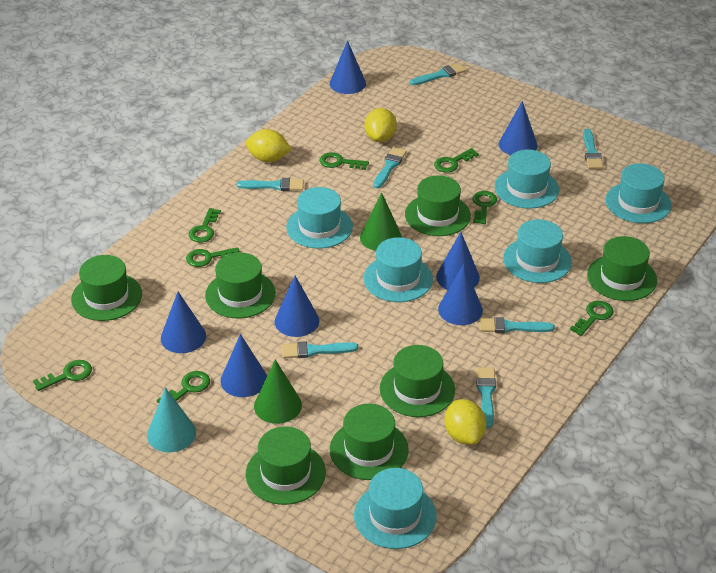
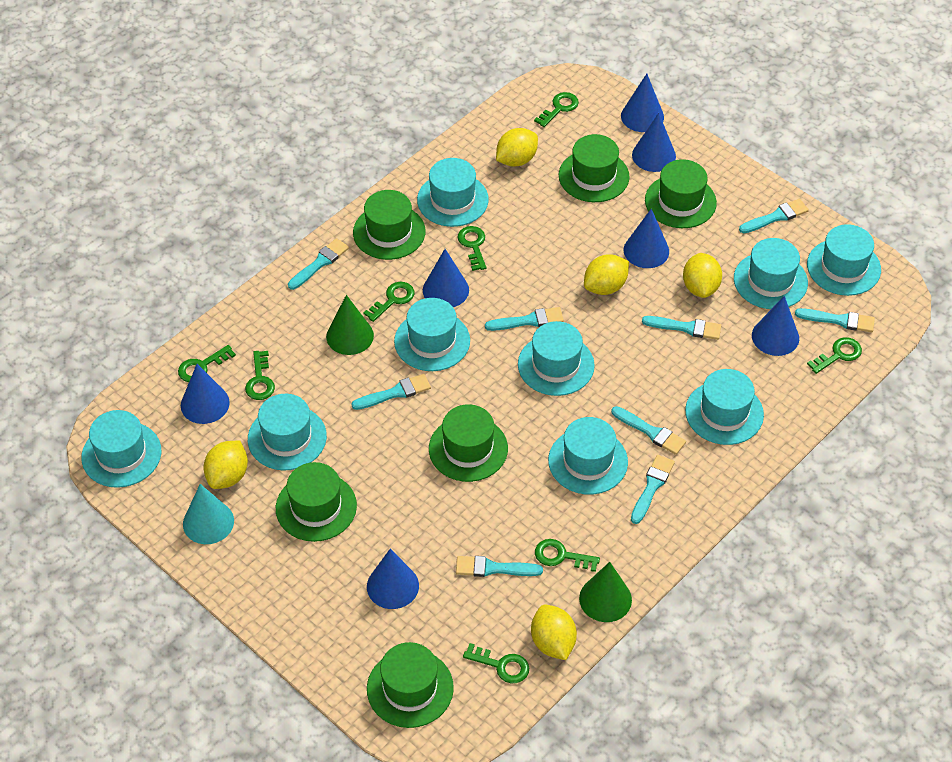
green hat: 7 -> 6
turquoise brush: 7 -> 9
turquoise hat: 6 -> 9
yellow lemon: 3 -> 5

————

◆ **PROBLEM REQUIREMENTS**:
Output the material above exactly as written and drop any images it holds.

◆ **WRITTEN SOLUTION**:
green hat: 7 -> 6
turquoise brush: 7 -> 9
turquoise hat: 6 -> 9
yellow lemon: 3 -> 5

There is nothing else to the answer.